[Start of section]
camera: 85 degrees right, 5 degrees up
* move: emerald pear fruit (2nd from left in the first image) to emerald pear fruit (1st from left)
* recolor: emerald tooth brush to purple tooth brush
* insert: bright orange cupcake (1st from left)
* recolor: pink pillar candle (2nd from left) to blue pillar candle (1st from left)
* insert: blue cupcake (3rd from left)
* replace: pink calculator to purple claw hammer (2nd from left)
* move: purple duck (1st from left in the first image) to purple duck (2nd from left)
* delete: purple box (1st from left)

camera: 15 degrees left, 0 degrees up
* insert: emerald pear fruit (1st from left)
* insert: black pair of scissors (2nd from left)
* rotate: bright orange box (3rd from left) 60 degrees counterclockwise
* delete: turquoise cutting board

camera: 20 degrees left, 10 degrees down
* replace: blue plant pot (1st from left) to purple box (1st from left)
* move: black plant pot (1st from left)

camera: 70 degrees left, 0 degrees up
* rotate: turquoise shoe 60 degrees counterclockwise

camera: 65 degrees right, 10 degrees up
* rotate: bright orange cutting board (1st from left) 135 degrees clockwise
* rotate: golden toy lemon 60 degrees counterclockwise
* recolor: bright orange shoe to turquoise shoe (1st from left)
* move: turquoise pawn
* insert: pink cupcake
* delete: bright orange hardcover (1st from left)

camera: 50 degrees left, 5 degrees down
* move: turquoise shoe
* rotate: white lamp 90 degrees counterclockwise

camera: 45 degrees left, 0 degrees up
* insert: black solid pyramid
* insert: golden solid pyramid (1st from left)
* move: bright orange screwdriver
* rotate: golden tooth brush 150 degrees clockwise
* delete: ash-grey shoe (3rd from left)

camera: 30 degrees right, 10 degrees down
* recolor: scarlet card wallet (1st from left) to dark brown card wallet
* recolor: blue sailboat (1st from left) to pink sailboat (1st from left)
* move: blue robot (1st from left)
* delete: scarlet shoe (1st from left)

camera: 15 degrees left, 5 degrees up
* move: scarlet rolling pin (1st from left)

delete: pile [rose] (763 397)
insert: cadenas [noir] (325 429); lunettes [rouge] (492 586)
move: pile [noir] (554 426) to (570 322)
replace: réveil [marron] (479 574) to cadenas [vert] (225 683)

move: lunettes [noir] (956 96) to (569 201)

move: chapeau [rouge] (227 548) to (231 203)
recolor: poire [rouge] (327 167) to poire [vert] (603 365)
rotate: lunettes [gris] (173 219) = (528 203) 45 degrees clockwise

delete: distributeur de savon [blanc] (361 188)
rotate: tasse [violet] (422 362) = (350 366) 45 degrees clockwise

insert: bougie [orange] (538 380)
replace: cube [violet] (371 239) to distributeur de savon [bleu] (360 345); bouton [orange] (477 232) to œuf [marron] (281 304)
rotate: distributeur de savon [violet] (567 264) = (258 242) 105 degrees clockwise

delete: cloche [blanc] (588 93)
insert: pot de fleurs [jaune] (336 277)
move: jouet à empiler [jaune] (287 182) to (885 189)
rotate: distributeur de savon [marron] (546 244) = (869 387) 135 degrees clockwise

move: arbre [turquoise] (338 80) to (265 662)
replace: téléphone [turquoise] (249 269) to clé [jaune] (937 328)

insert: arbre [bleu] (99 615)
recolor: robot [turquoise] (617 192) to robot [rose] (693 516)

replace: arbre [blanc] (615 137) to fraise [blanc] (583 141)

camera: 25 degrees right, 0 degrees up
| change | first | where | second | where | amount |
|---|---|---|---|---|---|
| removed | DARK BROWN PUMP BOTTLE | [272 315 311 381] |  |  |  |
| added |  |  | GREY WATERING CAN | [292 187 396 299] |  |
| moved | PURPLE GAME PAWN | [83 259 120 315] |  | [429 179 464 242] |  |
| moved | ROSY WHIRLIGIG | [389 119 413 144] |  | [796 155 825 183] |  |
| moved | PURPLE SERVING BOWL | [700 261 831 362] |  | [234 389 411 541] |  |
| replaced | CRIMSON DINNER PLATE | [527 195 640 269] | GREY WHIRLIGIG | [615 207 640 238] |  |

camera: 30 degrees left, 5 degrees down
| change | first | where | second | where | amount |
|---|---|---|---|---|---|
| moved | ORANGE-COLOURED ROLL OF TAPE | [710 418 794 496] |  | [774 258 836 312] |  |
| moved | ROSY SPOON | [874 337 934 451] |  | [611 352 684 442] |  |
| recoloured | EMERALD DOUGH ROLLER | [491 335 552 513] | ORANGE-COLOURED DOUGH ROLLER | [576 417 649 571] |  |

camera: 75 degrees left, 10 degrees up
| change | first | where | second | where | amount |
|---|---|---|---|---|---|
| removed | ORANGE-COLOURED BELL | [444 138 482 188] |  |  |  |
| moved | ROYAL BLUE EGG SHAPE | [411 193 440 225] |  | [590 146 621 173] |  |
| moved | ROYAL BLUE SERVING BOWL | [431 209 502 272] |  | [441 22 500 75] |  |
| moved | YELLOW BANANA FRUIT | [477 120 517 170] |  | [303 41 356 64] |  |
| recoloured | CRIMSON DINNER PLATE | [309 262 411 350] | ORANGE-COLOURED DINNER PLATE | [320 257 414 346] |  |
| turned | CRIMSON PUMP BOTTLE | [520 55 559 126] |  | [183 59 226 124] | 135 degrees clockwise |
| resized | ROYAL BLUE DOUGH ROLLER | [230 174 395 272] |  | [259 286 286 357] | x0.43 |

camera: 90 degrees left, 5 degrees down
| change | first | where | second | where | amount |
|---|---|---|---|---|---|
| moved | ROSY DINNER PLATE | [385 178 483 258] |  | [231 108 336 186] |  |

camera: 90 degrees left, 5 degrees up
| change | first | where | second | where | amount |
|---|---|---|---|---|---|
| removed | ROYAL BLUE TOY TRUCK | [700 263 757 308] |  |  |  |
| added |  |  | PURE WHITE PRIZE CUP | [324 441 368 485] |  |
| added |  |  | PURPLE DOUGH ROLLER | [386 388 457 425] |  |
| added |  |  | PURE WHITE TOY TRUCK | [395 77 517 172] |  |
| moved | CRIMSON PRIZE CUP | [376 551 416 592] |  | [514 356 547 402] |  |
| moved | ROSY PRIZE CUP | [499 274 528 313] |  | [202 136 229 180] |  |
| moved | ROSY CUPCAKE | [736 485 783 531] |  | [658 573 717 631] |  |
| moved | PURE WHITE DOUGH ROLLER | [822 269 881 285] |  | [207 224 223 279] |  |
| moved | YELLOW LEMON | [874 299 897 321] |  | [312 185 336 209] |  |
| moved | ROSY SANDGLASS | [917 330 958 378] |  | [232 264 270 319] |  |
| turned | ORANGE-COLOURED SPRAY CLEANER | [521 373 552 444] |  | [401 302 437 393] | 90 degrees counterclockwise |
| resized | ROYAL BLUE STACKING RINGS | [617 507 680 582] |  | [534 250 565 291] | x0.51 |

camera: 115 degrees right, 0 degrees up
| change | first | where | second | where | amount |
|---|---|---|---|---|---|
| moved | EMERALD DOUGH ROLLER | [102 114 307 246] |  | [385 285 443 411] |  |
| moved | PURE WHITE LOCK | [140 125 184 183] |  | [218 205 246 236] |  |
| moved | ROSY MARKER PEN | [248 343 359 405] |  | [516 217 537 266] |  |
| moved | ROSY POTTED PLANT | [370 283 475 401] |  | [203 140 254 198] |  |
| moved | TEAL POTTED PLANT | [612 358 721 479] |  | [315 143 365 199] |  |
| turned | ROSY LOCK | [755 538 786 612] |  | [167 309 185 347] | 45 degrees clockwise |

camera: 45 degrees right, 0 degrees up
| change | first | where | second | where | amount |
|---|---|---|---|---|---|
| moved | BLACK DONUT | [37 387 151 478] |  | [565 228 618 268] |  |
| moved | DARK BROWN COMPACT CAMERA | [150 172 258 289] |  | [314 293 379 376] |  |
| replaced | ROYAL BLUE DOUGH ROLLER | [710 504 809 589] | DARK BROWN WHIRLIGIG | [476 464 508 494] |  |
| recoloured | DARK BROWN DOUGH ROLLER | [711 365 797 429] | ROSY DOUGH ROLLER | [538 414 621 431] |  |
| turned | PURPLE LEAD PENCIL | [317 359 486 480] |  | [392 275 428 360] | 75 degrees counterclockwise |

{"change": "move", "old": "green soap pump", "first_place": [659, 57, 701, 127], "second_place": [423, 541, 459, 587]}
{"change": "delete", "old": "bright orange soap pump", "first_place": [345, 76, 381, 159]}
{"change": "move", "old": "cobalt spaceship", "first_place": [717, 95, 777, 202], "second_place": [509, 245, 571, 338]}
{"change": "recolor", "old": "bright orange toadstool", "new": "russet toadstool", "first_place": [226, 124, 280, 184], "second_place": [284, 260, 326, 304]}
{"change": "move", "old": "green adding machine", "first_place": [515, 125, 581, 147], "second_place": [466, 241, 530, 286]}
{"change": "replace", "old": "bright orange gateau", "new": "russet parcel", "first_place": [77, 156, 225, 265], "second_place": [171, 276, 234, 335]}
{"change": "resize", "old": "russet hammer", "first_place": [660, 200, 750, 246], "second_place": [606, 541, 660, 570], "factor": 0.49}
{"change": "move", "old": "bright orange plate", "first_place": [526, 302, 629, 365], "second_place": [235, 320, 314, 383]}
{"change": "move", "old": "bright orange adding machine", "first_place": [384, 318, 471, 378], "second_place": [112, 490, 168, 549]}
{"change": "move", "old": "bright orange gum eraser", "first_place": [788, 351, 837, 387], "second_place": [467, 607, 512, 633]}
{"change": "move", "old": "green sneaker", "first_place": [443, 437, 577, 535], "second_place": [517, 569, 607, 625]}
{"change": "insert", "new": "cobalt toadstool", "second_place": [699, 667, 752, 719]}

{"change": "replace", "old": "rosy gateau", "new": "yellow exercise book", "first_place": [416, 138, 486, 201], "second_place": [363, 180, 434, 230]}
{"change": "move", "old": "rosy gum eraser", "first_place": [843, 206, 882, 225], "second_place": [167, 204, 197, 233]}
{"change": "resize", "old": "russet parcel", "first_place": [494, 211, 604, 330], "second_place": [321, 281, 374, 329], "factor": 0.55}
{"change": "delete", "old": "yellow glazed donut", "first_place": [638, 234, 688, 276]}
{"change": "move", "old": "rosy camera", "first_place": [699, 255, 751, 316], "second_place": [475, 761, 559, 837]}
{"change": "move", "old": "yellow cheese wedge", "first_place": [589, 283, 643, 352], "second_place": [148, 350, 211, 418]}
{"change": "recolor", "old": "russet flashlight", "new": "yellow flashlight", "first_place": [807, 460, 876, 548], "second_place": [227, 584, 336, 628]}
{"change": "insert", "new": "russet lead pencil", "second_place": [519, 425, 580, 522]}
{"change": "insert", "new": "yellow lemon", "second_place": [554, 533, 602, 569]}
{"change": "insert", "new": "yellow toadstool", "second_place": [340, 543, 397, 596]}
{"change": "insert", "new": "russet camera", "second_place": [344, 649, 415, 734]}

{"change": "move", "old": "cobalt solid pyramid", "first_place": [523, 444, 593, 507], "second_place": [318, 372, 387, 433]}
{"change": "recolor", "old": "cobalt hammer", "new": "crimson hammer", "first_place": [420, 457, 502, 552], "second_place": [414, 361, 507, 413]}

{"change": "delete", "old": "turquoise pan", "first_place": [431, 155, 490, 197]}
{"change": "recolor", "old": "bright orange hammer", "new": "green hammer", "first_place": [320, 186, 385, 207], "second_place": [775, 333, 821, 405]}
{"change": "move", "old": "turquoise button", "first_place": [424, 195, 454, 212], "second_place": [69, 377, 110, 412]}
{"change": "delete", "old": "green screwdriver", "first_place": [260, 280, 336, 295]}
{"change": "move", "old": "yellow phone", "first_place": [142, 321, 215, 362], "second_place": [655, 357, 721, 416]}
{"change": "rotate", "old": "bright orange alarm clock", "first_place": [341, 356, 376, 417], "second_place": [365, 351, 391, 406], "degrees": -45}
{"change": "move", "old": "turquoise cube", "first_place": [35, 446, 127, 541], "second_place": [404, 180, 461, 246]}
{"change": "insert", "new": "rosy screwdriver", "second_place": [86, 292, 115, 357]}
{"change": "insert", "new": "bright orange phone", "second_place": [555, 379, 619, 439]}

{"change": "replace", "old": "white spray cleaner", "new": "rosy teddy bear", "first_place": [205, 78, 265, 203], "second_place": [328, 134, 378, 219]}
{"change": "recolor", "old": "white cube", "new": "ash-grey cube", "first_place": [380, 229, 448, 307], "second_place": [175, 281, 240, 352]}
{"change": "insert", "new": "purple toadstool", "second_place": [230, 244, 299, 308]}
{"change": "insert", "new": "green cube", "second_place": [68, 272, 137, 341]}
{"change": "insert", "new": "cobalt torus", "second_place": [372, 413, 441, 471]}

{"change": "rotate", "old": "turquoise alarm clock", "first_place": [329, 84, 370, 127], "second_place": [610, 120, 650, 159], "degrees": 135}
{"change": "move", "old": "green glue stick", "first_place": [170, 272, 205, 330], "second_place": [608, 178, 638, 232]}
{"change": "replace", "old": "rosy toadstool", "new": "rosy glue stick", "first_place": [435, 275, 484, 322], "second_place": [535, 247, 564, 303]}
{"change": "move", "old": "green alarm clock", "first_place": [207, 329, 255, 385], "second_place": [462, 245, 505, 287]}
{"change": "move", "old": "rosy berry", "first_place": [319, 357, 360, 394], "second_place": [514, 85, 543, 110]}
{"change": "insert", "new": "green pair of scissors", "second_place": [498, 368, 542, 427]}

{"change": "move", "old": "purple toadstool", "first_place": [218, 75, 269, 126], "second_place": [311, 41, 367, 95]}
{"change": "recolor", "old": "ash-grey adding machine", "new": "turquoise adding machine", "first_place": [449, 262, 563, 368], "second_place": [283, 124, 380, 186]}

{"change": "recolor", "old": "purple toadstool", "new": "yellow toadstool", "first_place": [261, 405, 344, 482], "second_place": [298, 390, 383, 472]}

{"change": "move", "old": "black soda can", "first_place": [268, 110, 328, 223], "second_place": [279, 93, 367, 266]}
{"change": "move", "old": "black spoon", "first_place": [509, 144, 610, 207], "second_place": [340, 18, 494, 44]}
[End of section]
Task brief:
From the entries above, extract each line containing "image".

Reply to the exercise:
* move: emerald pear fruit (2nd from left in the first image) to emerald pear fruit (1st from left)
* move: purple duck (1st from left in the first image) to purple duck (2nd from left)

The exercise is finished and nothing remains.